_WHAT TO PRODUCE_
Extract each line of the data that contains the string "kern".

= = =

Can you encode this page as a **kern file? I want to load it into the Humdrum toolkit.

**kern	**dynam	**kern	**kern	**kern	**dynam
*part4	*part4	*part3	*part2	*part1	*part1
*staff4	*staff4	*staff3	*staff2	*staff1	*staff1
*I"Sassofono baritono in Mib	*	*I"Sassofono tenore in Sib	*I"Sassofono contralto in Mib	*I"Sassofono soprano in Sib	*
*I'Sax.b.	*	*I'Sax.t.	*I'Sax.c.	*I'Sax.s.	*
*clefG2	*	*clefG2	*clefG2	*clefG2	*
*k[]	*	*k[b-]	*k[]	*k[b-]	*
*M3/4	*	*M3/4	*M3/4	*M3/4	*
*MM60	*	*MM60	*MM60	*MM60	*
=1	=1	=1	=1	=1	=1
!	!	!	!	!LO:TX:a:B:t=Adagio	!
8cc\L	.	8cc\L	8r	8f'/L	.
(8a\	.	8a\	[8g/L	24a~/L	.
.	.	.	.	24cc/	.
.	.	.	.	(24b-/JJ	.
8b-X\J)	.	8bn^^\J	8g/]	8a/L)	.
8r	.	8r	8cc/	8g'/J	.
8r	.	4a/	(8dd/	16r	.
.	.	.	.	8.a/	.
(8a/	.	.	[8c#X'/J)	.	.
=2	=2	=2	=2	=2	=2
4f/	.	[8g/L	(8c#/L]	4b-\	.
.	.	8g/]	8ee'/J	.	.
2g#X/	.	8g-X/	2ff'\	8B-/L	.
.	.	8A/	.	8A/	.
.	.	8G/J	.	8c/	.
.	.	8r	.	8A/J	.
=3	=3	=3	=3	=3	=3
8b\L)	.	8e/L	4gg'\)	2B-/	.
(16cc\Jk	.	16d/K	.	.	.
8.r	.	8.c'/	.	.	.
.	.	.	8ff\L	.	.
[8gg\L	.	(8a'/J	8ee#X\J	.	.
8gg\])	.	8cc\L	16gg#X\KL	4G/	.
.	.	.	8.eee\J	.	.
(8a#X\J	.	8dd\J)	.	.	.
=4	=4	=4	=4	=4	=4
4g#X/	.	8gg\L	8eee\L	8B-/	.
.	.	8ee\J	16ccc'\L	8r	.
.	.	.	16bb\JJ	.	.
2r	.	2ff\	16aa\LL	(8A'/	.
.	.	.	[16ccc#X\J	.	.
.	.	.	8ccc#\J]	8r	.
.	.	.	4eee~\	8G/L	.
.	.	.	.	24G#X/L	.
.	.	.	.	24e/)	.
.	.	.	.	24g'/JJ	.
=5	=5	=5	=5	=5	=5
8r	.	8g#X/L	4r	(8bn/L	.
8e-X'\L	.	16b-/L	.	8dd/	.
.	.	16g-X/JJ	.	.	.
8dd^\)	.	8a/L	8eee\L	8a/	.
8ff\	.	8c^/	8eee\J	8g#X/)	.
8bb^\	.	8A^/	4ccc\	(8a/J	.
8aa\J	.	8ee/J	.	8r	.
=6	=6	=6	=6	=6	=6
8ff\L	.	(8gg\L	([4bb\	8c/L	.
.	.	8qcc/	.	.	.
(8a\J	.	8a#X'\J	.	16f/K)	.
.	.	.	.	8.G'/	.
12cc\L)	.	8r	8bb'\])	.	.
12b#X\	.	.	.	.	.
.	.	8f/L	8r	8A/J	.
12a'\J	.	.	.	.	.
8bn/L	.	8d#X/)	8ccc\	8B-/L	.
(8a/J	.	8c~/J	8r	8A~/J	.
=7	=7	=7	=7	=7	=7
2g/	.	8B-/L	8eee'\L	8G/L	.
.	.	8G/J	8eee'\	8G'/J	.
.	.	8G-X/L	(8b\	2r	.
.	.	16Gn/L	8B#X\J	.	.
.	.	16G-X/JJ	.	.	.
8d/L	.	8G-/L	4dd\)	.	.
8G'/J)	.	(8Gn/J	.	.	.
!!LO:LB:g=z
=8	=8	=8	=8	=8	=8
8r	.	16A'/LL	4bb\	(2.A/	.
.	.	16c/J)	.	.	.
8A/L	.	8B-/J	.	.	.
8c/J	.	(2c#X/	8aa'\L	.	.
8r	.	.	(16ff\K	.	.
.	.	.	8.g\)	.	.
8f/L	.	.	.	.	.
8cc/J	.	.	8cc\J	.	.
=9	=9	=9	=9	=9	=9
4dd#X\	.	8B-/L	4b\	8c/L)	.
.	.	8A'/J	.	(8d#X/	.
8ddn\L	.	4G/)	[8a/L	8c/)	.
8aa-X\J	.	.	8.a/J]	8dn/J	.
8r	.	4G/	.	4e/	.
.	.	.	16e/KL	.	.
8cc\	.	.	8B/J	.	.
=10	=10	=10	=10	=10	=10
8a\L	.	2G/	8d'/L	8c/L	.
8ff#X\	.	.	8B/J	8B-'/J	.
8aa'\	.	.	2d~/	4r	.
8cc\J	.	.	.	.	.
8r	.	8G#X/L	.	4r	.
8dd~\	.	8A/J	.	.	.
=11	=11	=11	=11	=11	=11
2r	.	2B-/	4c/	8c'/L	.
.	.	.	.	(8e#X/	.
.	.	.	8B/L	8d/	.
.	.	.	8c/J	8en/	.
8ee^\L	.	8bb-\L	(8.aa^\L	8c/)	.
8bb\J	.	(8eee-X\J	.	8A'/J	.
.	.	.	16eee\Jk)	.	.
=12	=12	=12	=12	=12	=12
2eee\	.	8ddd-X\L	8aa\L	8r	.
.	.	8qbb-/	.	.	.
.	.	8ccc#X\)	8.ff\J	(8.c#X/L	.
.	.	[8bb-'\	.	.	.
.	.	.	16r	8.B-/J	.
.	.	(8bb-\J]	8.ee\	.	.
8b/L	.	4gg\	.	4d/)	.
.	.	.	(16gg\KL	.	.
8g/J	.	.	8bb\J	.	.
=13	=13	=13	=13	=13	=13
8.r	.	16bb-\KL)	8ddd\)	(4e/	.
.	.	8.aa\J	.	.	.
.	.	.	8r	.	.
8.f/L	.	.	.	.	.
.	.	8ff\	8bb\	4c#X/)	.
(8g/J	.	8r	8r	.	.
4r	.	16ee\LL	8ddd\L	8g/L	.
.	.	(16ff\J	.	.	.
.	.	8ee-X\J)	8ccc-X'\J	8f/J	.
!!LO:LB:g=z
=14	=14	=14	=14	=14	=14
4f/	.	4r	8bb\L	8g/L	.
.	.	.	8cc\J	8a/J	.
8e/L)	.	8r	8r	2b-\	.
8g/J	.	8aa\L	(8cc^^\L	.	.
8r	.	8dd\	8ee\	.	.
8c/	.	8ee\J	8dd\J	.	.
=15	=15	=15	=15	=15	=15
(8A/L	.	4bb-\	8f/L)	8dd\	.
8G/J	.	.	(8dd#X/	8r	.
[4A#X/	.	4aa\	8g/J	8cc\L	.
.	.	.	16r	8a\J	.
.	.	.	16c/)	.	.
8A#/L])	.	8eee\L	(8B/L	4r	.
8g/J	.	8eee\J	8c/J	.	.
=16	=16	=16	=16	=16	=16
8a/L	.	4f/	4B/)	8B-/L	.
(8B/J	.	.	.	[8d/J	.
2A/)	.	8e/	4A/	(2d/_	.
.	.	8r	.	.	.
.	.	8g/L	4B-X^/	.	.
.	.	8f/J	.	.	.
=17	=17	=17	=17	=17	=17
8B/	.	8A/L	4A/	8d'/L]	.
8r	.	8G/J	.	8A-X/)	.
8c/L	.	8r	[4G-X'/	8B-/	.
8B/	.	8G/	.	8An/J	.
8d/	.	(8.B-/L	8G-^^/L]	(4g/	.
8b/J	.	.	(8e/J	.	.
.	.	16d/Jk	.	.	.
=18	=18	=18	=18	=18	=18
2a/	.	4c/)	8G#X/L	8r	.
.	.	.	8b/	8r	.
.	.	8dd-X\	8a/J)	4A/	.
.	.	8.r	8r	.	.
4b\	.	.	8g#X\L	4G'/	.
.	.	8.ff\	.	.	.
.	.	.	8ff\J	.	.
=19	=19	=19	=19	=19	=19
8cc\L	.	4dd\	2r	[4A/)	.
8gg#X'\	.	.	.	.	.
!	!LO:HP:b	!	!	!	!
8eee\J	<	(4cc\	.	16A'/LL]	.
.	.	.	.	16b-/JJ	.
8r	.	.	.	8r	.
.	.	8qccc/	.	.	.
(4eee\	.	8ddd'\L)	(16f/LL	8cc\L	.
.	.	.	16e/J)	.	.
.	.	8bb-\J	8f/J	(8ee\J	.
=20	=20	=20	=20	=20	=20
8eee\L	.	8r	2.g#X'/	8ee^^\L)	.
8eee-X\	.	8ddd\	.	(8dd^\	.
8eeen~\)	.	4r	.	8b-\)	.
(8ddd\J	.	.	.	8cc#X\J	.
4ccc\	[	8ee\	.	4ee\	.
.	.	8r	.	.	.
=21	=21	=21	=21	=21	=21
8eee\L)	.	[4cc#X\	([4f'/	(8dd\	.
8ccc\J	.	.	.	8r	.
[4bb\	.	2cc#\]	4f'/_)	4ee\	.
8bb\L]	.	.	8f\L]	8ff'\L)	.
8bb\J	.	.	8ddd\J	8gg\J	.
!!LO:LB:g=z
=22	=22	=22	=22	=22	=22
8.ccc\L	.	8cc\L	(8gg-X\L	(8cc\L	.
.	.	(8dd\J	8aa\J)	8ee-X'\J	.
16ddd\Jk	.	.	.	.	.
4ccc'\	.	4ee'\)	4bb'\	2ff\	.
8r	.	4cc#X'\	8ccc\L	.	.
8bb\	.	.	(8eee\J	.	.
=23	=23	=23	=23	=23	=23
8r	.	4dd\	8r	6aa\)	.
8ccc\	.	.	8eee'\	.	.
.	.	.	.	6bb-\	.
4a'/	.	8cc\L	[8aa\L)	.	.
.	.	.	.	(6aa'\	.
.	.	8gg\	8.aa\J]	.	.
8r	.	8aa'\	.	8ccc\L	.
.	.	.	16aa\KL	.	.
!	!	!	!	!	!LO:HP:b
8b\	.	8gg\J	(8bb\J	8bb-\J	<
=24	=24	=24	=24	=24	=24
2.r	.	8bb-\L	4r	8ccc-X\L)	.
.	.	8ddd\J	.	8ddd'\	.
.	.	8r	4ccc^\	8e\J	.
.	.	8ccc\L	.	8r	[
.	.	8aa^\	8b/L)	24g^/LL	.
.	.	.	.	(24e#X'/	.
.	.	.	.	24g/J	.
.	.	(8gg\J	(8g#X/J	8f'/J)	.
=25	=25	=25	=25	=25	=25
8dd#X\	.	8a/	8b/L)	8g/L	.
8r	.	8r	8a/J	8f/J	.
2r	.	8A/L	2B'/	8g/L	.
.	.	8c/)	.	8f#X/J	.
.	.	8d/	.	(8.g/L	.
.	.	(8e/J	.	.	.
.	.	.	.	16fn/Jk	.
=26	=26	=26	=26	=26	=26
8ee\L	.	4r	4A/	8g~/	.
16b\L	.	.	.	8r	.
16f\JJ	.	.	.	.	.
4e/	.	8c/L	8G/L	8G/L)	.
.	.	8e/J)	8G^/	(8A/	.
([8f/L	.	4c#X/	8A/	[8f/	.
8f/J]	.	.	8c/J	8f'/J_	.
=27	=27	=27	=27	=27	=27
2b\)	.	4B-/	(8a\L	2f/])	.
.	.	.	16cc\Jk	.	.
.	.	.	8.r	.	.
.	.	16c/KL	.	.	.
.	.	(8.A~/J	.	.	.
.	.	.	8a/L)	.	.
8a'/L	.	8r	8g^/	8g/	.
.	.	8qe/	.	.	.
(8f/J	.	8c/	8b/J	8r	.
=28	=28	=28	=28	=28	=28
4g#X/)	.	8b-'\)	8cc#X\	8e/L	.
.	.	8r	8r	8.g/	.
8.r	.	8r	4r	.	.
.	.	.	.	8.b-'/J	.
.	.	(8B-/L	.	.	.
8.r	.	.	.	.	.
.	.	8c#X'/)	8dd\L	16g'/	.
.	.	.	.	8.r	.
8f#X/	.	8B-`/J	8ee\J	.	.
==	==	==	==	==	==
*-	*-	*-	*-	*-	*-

= = =

_FINISHED ANSWER_
Can you encode this page as a **kern file? I want to load it into the Humdrum toolkit.
**kern	**dynam	**kern	**kern	**kern	**dynam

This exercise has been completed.